* YOUR OBJECTIVE *
Search the records for the string "turned", then copy each line that has it.

* PROVIDED DATA *
--
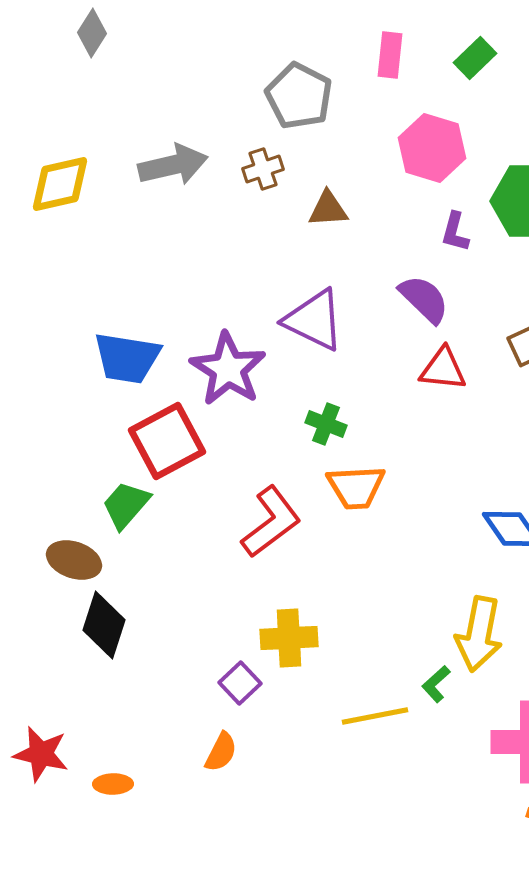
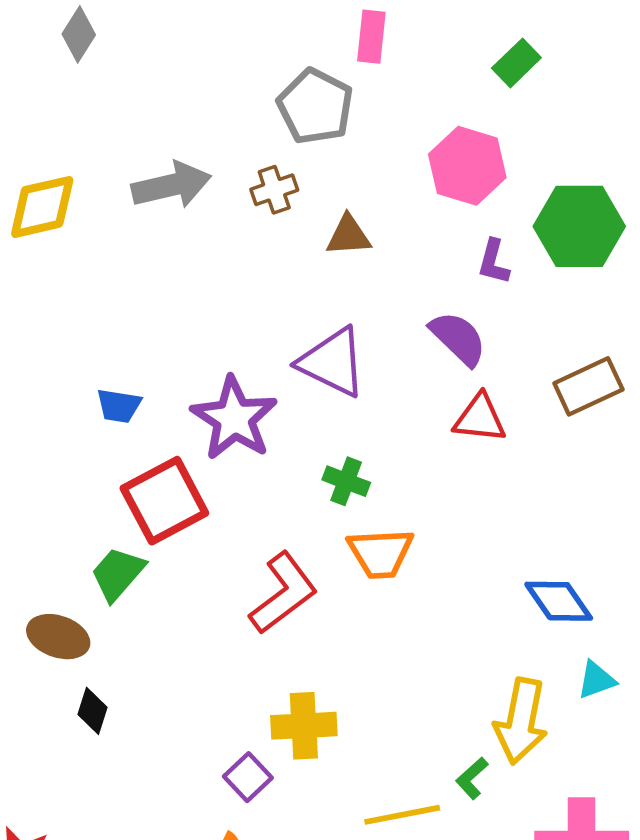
pink rectangle: (390, 55) -> (371, 37), moved
blue trapezoid: (127, 358) -> (119, 406), size x0.6
black diamond: (104, 625) -> (92, 711), size x0.6

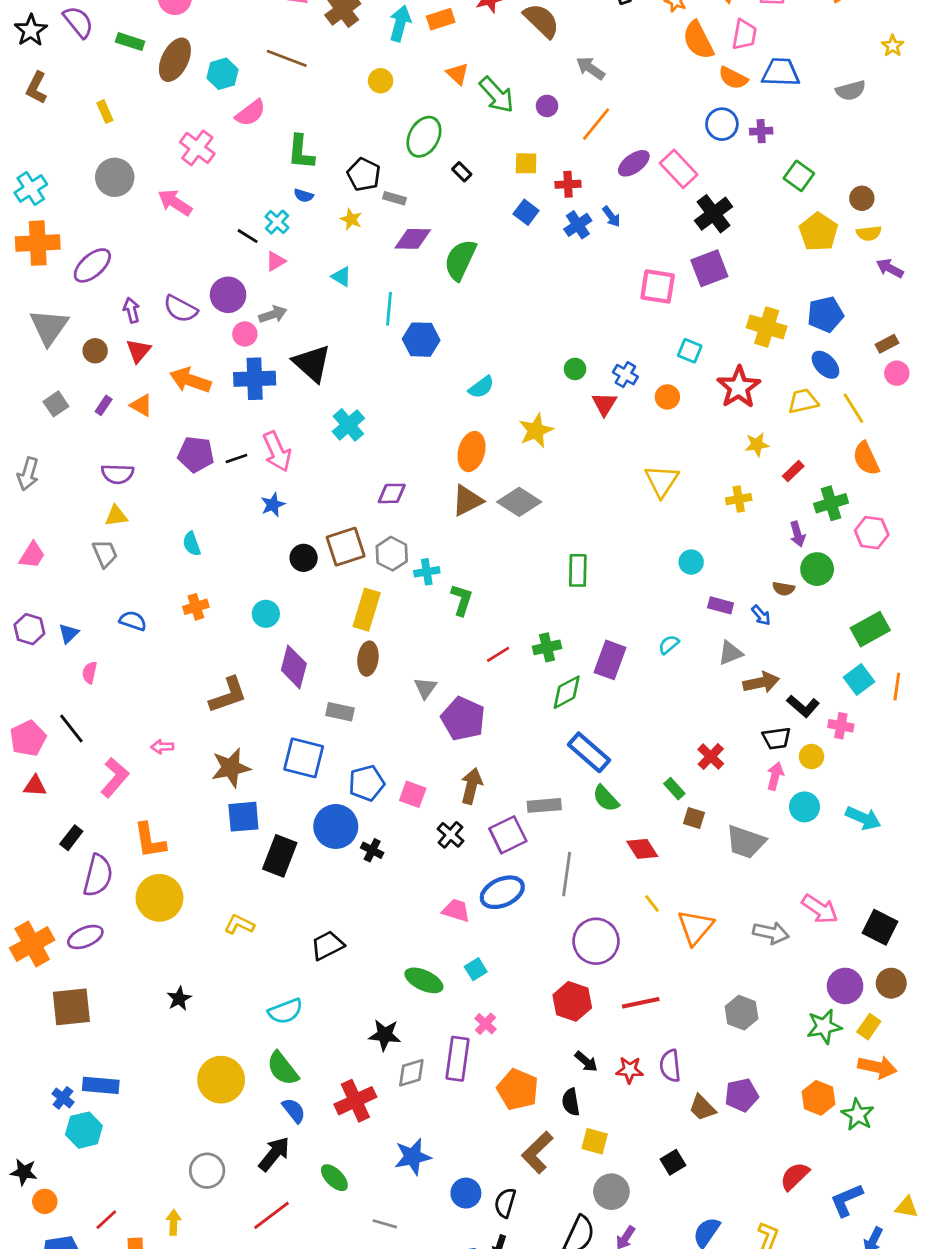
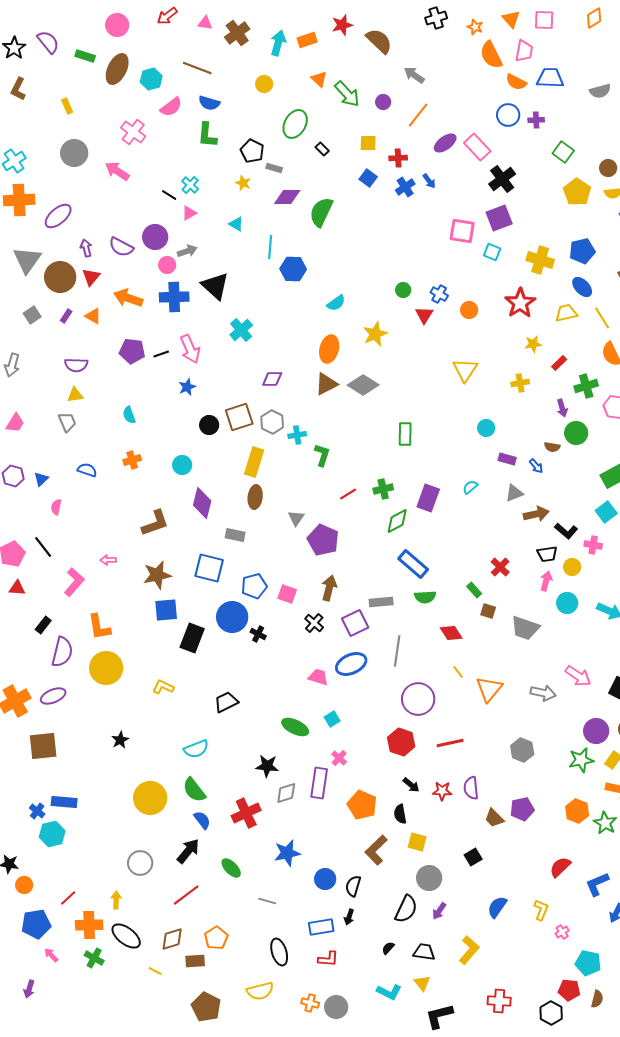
blue semicircle: (304, 195) -> (209, 103), moved, size x1.5
brown circle: (95, 351) -> (60, 277), size x1.8
cyan square: (690, 351) -> (492, 252), moved
green semicircle: (606, 798) -> (425, 597), turned -50

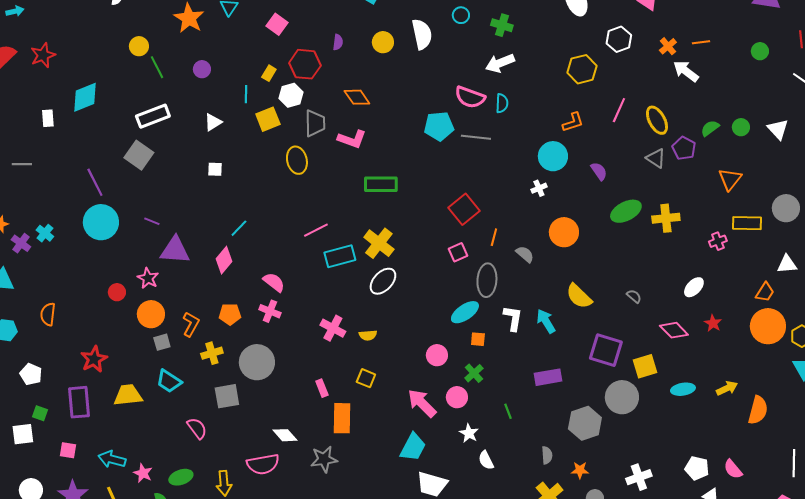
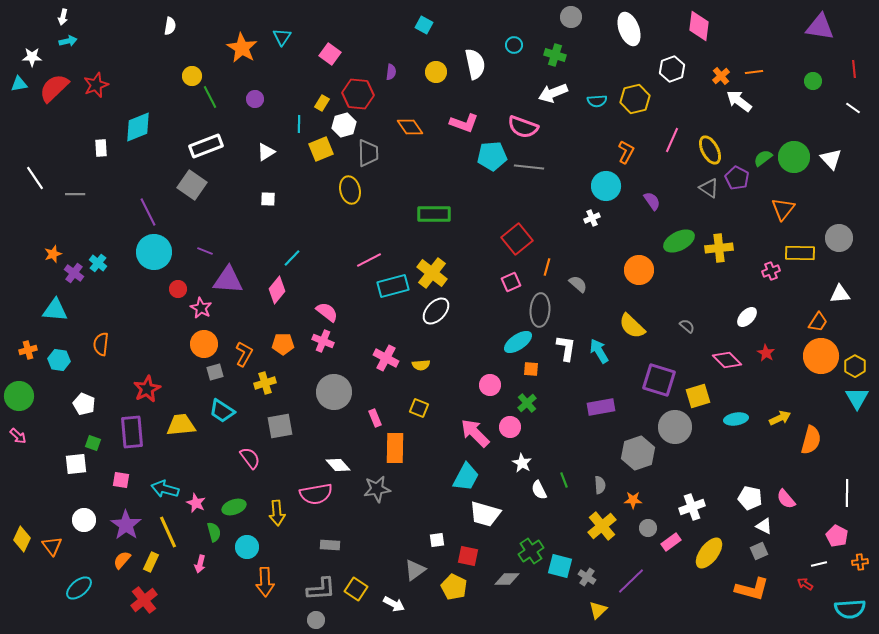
cyan semicircle: (502, 103) -> (597, 101), moved, turned 84
orange L-shape: (573, 122) -> (626, 152), turned -45
green circle: (741, 127) -> (794, 157), size x1.8
pink L-shape: (352, 139) -> (464, 123), moved
orange circle: (564, 232) -> (639, 270), moved
red circle: (117, 292) -> (178, 289), moved
gray circle: (257, 362) -> (334, 392), moved
green line: (508, 411) -> (564, 480), moved

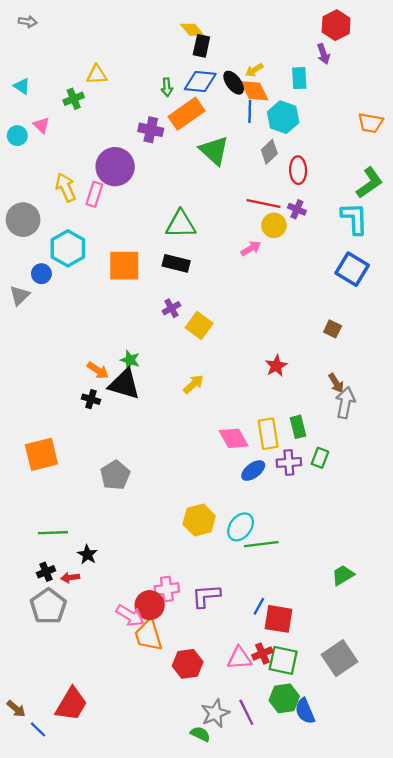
--
* OUTPUT OF THE TASK *
green semicircle: (606, 798) -> (425, 597), turned -50
cyan semicircle: (502, 103) -> (597, 101), moved, turned 84
orange L-shape: (573, 122) -> (626, 152), turned -45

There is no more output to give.